TASK PROMPT: Please write out every line of the material, leaving out any picture.

ENTRIES SHOWN:
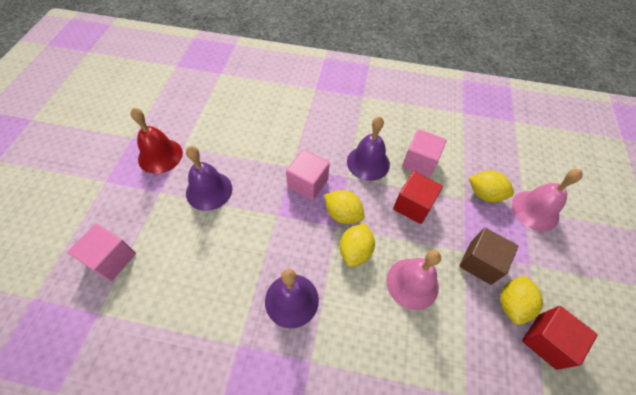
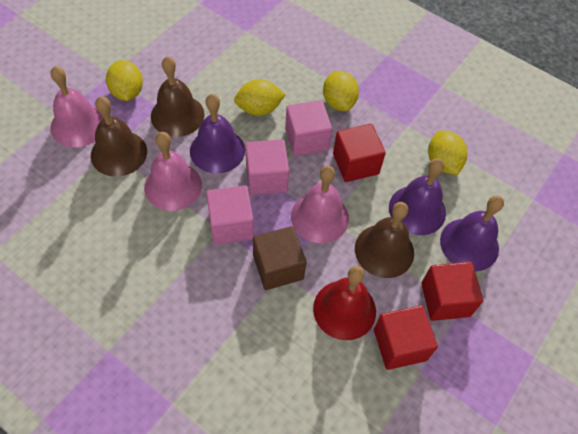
brown bell: 0 -> 3
pink bell: 2 -> 3
red cube: 2 -> 3

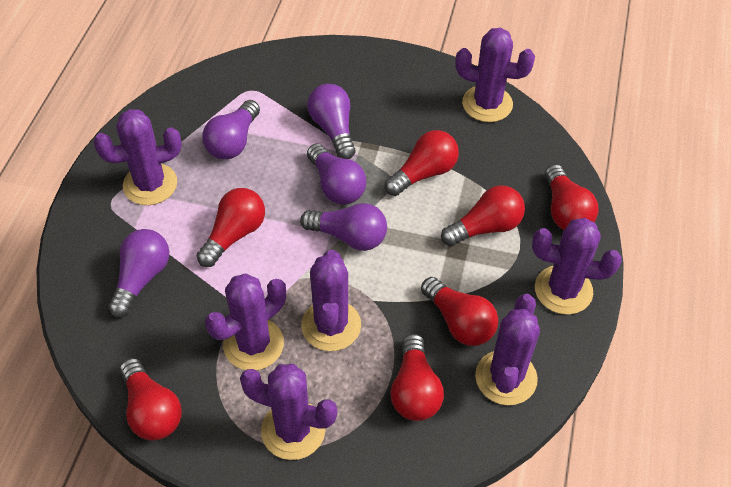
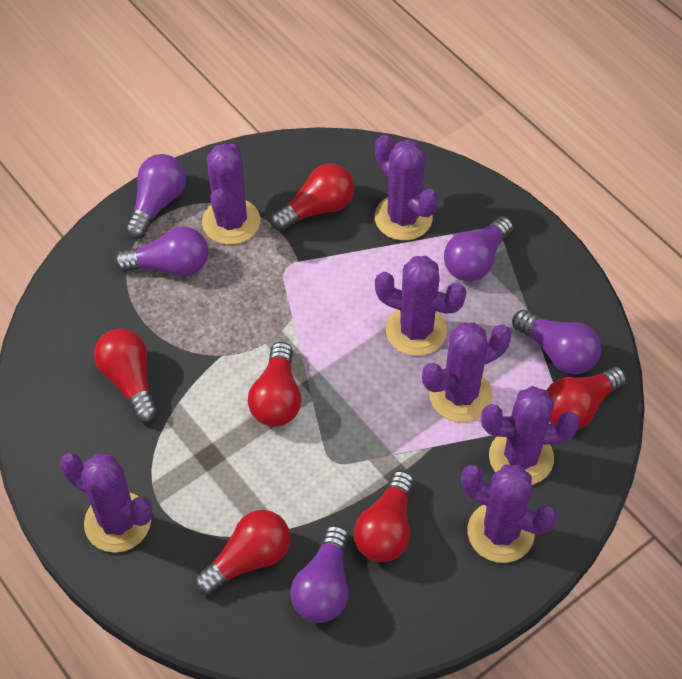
red light bulb: 7 -> 6

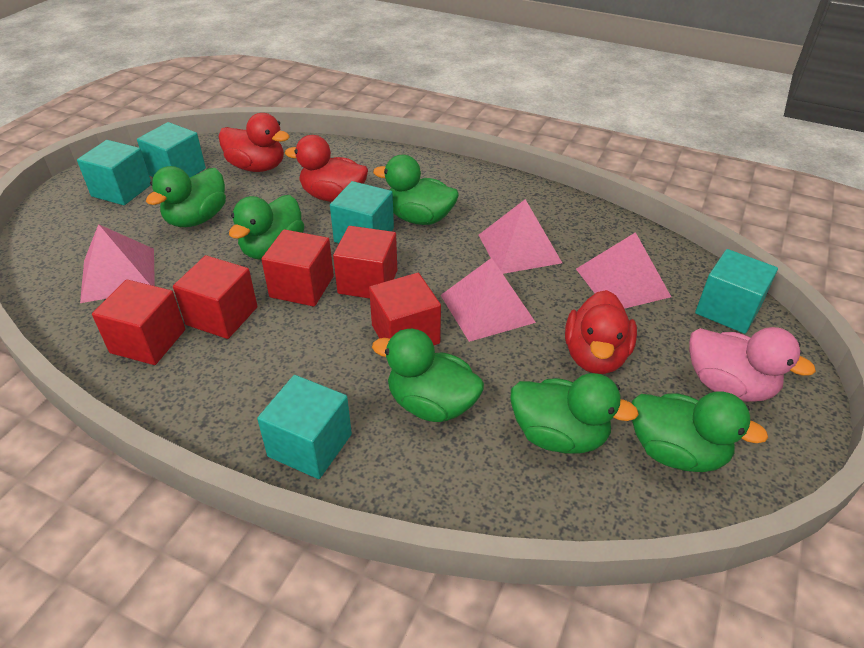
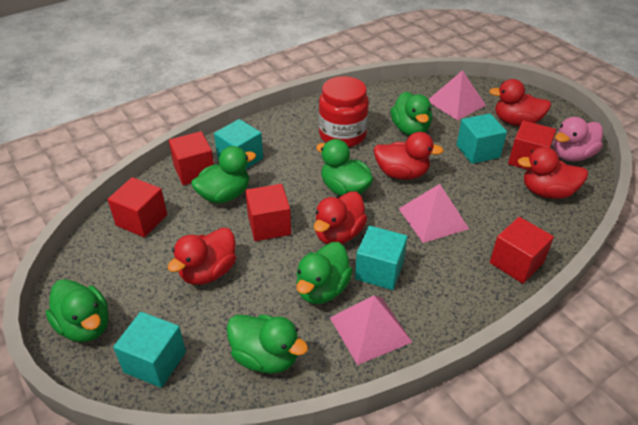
pink pyramid: 4 -> 3
red duck: 3 -> 5
red jar: 0 -> 1
turquoise cube: 5 -> 4

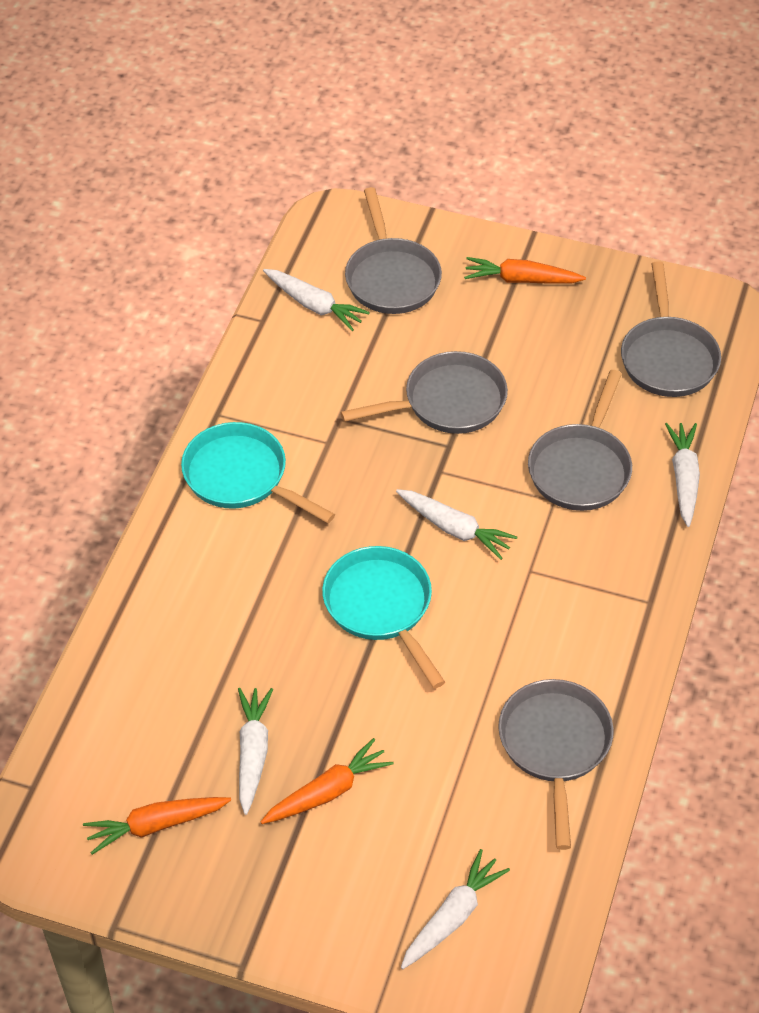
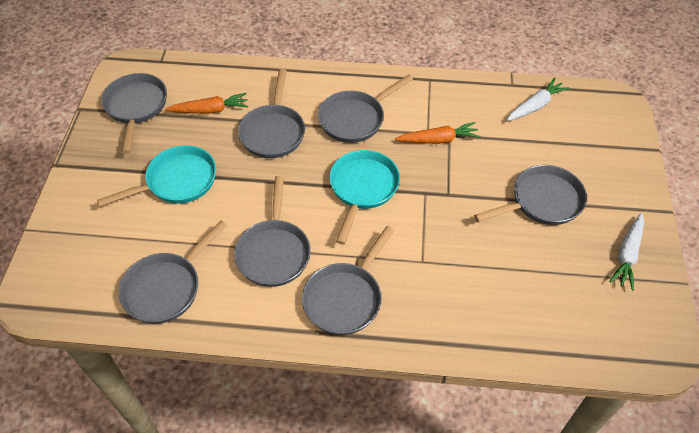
grey pan: 5 -> 7
orange carrot: 3 -> 2
white carrot: 5 -> 2

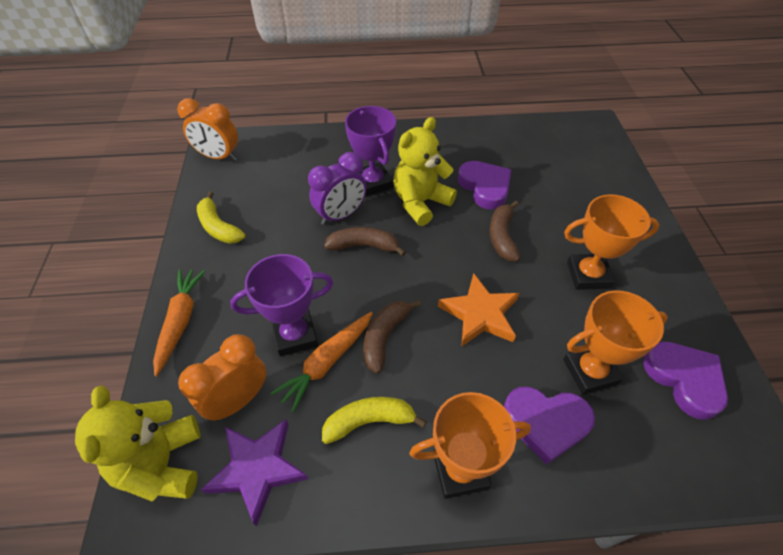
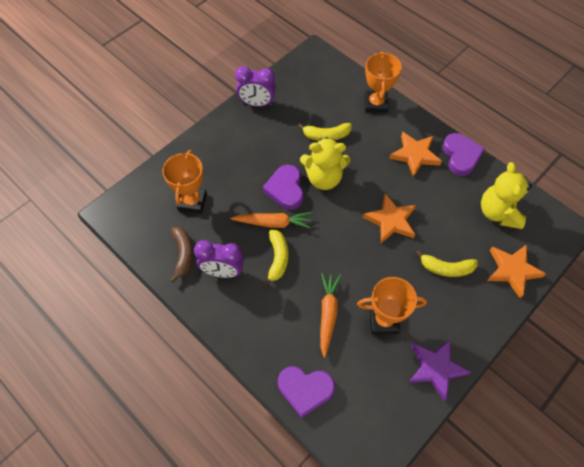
brown banana: 3 -> 1
orange clock: 2 -> 0
orange star: 1 -> 3
purple clock: 1 -> 2
purple trophy: 2 -> 0
yellow banana: 2 -> 3

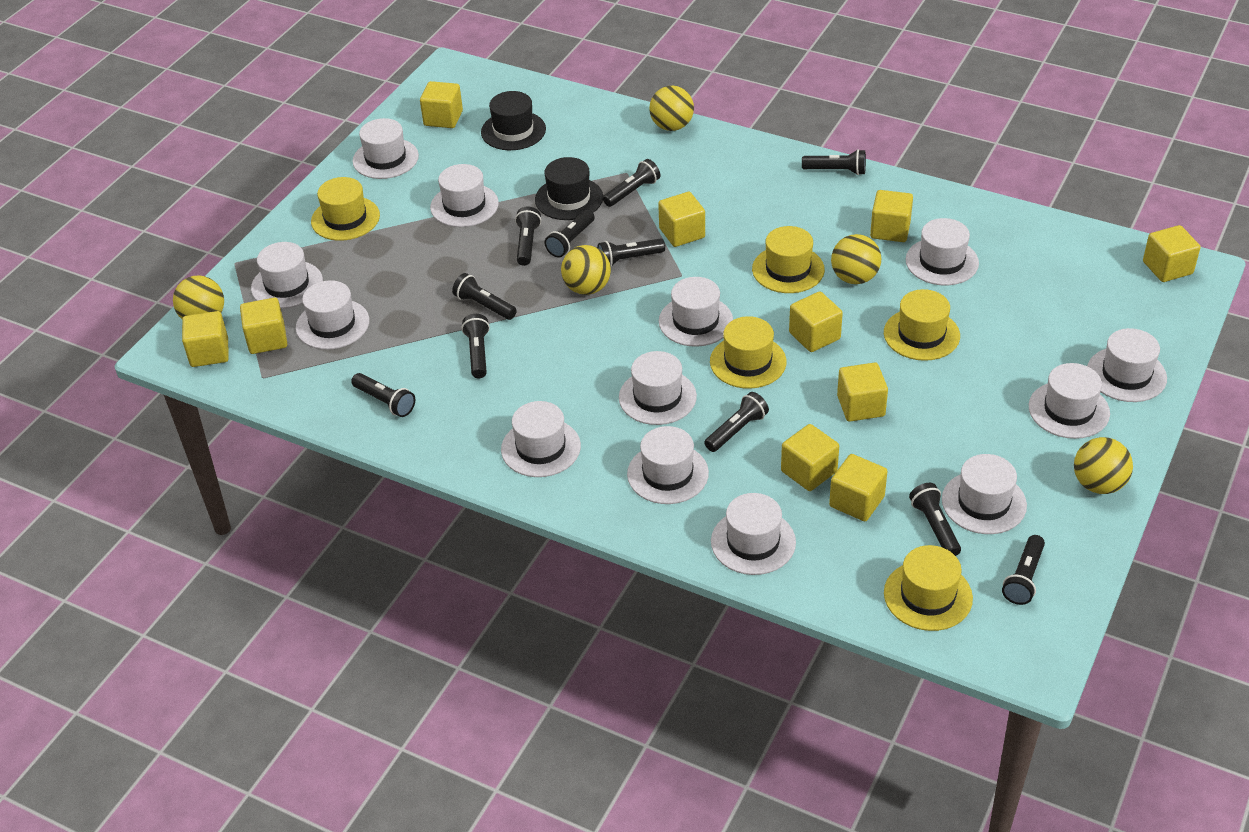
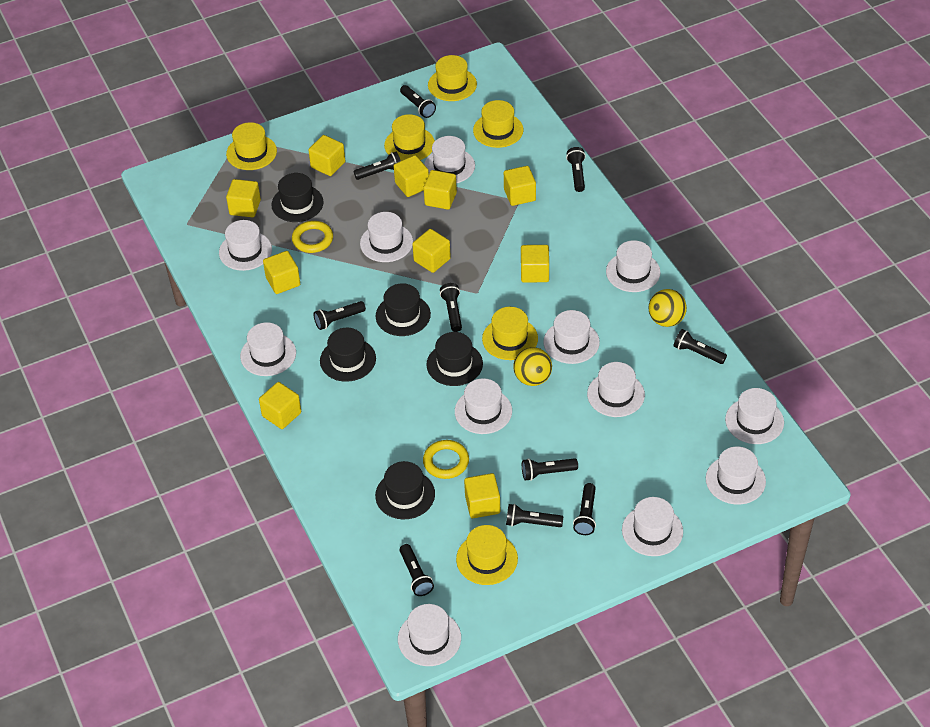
black flashlight: 11 -> 10
black hat: 2 -> 5
white hat: 13 -> 12
yellow ball: 5 -> 2
yellow hat: 5 -> 6
yellow ring: 0 -> 2

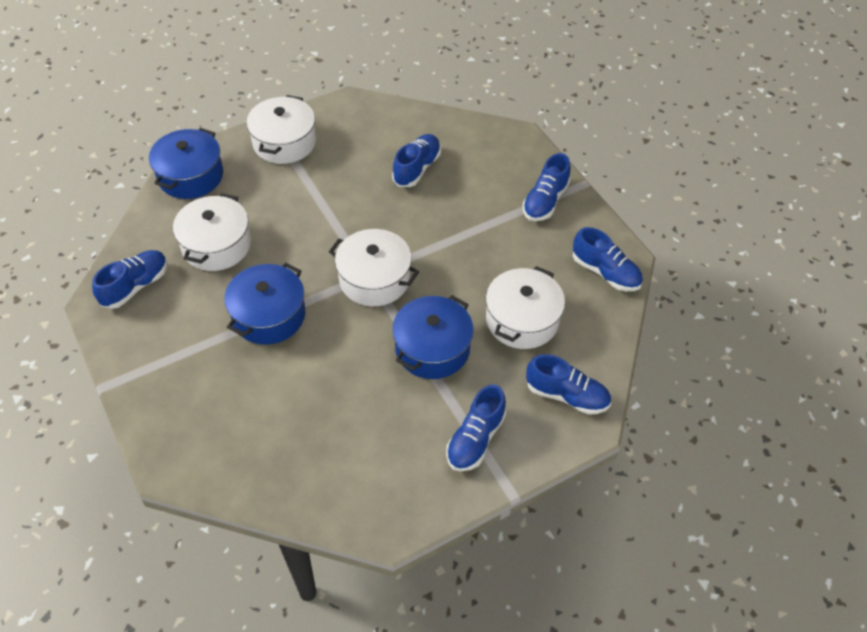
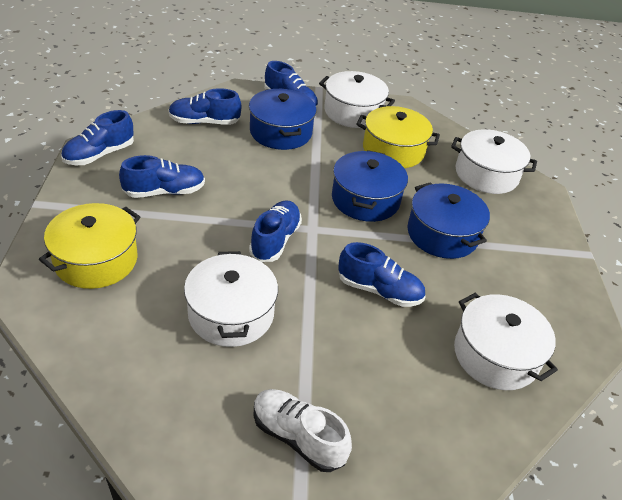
white shoe: 0 -> 1
yellow pot: 0 -> 2

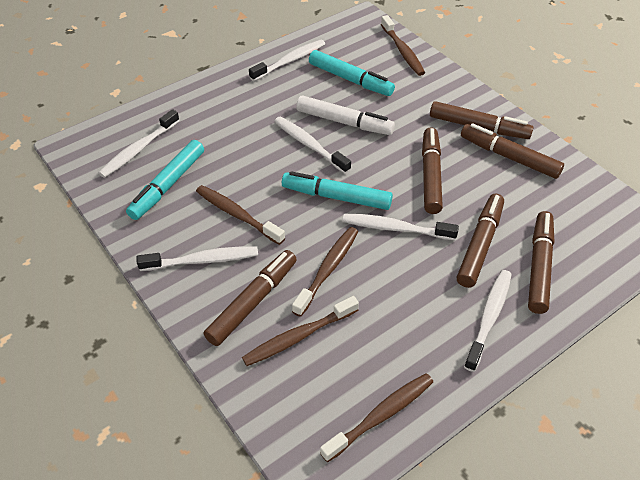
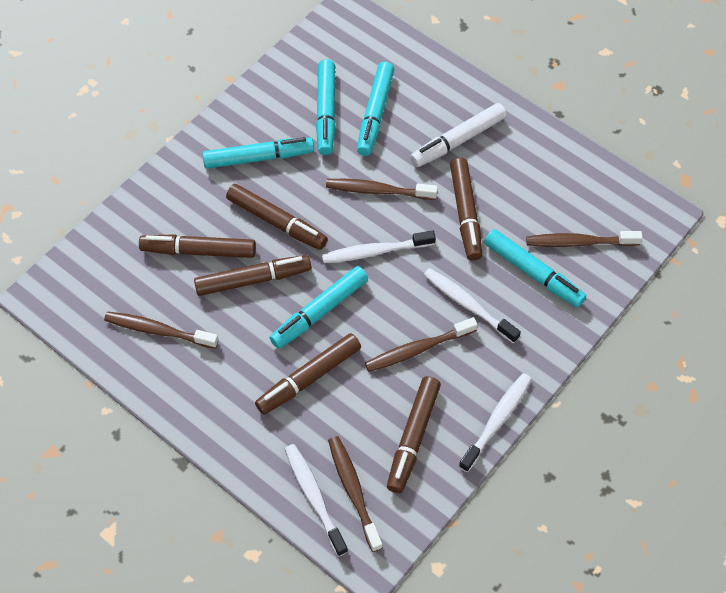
turquoise marker: 3 -> 5
white toothbrush: 6 -> 4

RESPONSE:
brown bell: 0 -> 3
pink bell: 2 -> 3
red cube: 2 -> 3

red light bulb: 7 -> 6

pink pyramid: 4 -> 3
red duck: 3 -> 5
red jar: 0 -> 1
turquoise cube: 5 -> 4

grey pan: 5 -> 7
orange carrot: 3 -> 2
white carrot: 5 -> 2

brown banana: 3 -> 1
orange clock: 2 -> 0
orange star: 1 -> 3
purple clock: 1 -> 2
purple trophy: 2 -> 0
yellow banana: 2 -> 3

black flashlight: 11 -> 10
black hat: 2 -> 5
white hat: 13 -> 12
yellow ball: 5 -> 2
yellow hat: 5 -> 6
yellow ring: 0 -> 2

white shoe: 0 -> 1
yellow pot: 0 -> 2

turquoise marker: 3 -> 5
white toothbrush: 6 -> 4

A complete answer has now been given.